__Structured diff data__
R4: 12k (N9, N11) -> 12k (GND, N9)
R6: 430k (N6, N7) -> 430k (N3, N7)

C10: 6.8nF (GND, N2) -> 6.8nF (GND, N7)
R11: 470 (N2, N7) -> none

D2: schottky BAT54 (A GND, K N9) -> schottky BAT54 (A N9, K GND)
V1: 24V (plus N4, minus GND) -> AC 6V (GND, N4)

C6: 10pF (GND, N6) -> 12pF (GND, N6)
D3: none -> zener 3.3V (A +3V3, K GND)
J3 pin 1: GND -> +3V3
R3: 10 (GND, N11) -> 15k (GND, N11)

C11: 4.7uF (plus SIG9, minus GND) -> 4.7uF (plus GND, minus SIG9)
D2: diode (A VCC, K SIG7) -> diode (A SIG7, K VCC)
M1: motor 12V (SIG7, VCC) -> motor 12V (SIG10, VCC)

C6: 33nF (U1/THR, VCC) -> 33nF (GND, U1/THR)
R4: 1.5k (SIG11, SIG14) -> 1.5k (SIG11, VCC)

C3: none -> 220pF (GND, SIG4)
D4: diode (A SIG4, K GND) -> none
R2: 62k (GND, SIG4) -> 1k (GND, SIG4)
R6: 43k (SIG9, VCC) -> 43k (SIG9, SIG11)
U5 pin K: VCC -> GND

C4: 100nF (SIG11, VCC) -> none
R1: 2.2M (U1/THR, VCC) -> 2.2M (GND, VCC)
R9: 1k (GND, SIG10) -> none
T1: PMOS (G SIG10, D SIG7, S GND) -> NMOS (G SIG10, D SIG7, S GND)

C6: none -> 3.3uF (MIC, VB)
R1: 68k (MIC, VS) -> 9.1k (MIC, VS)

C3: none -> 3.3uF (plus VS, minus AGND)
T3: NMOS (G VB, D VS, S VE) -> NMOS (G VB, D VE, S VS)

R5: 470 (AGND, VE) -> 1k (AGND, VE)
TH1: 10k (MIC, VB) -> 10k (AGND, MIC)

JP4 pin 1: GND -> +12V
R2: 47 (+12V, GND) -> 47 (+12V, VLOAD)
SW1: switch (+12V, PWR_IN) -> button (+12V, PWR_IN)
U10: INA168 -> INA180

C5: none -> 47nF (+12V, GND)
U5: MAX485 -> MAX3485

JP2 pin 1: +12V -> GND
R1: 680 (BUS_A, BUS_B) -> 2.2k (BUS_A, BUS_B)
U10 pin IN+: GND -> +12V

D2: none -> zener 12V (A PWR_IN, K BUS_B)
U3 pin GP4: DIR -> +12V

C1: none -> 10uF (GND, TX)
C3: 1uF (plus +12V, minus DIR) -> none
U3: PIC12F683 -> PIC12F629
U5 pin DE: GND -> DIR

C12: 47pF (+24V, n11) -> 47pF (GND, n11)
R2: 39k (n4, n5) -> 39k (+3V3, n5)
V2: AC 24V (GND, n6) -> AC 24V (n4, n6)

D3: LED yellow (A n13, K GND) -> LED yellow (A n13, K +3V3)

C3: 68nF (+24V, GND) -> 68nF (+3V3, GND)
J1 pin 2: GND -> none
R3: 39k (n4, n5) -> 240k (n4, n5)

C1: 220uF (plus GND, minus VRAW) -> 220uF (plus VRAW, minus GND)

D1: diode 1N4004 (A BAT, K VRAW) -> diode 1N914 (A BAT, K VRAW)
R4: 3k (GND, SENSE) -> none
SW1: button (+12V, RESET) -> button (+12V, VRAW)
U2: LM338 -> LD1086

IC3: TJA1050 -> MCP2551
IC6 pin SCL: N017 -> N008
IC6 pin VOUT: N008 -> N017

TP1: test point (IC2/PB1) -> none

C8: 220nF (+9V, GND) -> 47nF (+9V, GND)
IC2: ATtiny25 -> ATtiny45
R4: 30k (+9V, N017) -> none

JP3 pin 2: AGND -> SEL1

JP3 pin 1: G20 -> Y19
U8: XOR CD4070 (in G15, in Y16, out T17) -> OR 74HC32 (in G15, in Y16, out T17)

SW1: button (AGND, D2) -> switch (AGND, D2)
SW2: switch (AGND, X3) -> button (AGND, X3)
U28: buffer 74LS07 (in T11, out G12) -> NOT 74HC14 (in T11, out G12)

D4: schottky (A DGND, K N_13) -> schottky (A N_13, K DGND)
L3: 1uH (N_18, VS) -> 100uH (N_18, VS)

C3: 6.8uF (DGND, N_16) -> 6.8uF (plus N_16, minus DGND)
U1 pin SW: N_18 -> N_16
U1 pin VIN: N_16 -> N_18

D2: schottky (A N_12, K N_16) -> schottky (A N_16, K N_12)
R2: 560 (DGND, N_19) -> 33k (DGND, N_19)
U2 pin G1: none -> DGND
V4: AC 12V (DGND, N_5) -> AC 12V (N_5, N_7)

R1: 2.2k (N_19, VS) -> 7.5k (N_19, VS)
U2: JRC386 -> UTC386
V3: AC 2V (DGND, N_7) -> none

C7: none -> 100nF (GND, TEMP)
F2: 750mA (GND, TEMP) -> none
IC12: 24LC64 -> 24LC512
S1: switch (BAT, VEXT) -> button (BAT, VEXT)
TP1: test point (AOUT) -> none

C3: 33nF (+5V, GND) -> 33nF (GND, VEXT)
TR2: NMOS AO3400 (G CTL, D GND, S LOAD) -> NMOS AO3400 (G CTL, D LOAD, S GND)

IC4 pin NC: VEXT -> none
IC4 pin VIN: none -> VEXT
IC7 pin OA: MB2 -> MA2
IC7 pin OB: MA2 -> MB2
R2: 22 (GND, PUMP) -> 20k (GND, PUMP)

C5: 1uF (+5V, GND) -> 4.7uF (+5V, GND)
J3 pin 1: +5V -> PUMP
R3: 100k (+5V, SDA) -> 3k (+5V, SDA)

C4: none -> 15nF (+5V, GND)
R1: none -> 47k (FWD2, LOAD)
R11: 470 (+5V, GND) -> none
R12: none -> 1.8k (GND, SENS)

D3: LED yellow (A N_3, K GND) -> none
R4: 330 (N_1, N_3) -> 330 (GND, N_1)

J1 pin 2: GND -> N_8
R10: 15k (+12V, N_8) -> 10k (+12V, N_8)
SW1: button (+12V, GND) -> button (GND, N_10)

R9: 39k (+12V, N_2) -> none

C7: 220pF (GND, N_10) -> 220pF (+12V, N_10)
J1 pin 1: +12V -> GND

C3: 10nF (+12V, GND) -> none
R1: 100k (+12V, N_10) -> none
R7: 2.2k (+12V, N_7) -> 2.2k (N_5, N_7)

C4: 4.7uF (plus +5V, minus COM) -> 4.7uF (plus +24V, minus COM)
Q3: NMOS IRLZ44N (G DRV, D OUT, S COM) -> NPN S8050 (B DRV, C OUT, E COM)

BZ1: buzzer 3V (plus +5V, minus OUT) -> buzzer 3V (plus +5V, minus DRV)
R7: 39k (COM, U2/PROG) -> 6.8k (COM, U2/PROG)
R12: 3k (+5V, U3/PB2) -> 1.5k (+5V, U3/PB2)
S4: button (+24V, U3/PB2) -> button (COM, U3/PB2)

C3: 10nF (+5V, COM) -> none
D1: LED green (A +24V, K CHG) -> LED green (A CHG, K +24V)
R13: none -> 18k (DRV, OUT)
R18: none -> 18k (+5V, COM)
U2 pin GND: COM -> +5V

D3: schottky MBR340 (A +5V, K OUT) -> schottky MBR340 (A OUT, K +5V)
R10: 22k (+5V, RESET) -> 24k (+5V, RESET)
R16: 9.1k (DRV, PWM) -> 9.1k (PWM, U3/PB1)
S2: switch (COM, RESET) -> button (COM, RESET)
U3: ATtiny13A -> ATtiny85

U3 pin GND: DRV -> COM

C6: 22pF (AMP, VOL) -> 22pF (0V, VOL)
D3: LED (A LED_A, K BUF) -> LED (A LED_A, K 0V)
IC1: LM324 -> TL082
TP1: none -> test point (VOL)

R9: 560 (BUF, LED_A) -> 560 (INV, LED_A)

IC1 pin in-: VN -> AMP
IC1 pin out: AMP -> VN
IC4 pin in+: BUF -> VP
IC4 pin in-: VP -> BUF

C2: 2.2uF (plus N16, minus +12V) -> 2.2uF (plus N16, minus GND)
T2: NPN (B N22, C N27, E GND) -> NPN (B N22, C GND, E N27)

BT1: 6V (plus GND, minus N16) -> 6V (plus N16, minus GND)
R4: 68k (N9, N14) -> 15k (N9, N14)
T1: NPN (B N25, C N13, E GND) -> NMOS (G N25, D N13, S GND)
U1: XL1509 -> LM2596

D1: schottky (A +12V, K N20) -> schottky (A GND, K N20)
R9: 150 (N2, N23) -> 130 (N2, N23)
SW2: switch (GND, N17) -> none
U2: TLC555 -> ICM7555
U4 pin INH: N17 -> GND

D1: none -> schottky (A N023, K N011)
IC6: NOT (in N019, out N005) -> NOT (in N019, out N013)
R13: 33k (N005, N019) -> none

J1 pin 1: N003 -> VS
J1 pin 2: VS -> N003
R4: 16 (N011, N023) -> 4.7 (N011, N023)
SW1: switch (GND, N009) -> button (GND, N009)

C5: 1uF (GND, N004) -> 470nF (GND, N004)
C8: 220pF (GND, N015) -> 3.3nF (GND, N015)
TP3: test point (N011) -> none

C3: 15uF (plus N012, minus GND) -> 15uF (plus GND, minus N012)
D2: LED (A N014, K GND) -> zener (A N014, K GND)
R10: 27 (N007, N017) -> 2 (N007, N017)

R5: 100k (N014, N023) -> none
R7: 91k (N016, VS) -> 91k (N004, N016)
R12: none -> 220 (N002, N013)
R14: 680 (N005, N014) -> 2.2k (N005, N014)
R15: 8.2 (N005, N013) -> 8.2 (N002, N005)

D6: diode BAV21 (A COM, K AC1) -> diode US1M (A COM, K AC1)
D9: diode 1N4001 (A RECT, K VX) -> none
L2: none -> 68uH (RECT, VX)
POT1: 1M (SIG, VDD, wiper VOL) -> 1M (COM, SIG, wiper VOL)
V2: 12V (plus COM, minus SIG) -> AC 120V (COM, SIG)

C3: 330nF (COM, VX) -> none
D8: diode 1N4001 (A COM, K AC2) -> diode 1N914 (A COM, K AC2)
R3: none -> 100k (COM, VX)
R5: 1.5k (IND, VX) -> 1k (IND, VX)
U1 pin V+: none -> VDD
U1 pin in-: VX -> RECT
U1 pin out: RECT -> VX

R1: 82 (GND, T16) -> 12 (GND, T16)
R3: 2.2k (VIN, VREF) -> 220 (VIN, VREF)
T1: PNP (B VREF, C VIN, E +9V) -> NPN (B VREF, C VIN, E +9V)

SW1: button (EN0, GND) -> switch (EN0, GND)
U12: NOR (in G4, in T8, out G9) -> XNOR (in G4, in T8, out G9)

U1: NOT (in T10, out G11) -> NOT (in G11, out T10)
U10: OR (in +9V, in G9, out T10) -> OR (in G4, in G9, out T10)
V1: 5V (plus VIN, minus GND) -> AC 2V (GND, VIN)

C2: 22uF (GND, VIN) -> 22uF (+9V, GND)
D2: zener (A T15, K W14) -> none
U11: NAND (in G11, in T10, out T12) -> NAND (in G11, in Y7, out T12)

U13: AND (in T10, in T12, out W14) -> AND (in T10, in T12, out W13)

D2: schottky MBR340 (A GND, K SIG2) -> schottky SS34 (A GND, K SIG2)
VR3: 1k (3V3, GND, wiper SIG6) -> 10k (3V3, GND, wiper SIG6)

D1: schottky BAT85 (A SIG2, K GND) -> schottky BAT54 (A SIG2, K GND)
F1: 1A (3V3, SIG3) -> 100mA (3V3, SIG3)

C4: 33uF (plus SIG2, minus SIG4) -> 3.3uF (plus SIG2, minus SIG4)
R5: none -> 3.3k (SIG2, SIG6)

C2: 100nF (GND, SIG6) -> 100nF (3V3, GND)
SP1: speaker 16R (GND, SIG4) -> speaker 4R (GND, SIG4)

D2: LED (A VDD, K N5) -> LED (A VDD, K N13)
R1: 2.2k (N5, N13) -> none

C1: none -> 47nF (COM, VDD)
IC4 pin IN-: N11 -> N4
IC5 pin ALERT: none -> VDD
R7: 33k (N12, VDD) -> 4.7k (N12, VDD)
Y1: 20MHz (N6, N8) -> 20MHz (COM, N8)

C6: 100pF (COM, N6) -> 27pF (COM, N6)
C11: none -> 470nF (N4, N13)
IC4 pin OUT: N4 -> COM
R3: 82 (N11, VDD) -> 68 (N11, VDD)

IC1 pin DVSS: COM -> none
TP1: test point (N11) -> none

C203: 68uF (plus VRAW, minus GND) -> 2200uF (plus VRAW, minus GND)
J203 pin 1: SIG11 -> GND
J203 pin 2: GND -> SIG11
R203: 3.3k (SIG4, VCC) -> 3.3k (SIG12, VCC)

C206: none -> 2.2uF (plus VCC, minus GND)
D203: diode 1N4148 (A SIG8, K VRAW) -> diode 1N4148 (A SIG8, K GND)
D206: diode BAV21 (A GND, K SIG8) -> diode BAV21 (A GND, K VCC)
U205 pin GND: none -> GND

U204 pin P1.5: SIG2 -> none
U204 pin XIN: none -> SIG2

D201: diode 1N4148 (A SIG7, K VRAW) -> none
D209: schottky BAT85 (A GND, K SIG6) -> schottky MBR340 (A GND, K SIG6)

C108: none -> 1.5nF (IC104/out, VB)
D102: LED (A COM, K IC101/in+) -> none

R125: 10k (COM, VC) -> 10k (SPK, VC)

__TASK BRIEF__
Look through the records for the word "point". Every line that has it should be copied.

__SOLUTION TO THIS TASK__
TP1: test point (IC2/PB1) -> none
TP1: test point (AOUT) -> none
TP1: none -> test point (VOL)
TP3: test point (N011) -> none
TP1: test point (N11) -> none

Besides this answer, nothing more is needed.